§ **Excerpted records**:
--- --- ---

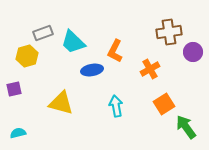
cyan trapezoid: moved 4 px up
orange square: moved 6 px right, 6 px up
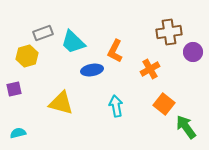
orange square: rotated 20 degrees counterclockwise
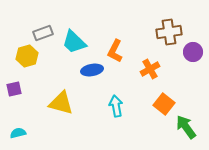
cyan trapezoid: moved 1 px right
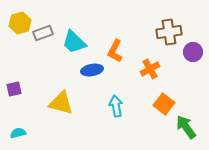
yellow hexagon: moved 7 px left, 33 px up
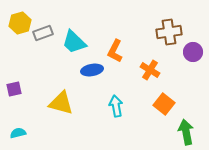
orange cross: moved 1 px down; rotated 30 degrees counterclockwise
green arrow: moved 5 px down; rotated 25 degrees clockwise
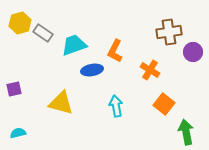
gray rectangle: rotated 54 degrees clockwise
cyan trapezoid: moved 3 px down; rotated 116 degrees clockwise
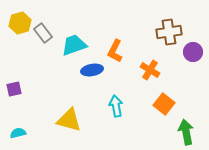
gray rectangle: rotated 18 degrees clockwise
yellow triangle: moved 8 px right, 17 px down
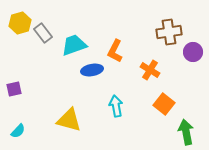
cyan semicircle: moved 2 px up; rotated 147 degrees clockwise
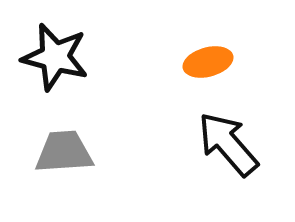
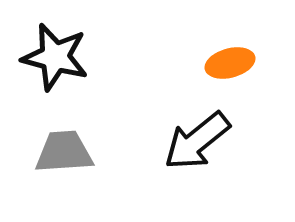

--- --- ---

§ **Exercise description**: Return every text line from the rows above word for word, in their original order, and leave out the pictures.

§ **Full response**:
cyan trapezoid: moved 4 px up
orange square: moved 6 px right, 6 px up
orange square: rotated 20 degrees counterclockwise
cyan trapezoid: moved 1 px right
yellow hexagon: moved 7 px left, 33 px up
orange cross: moved 1 px down; rotated 30 degrees counterclockwise
green arrow: moved 5 px down; rotated 25 degrees clockwise
gray rectangle: rotated 54 degrees clockwise
cyan trapezoid: moved 3 px down; rotated 116 degrees clockwise
gray rectangle: rotated 18 degrees clockwise
yellow triangle: moved 8 px right, 17 px down
cyan semicircle: moved 2 px up; rotated 147 degrees clockwise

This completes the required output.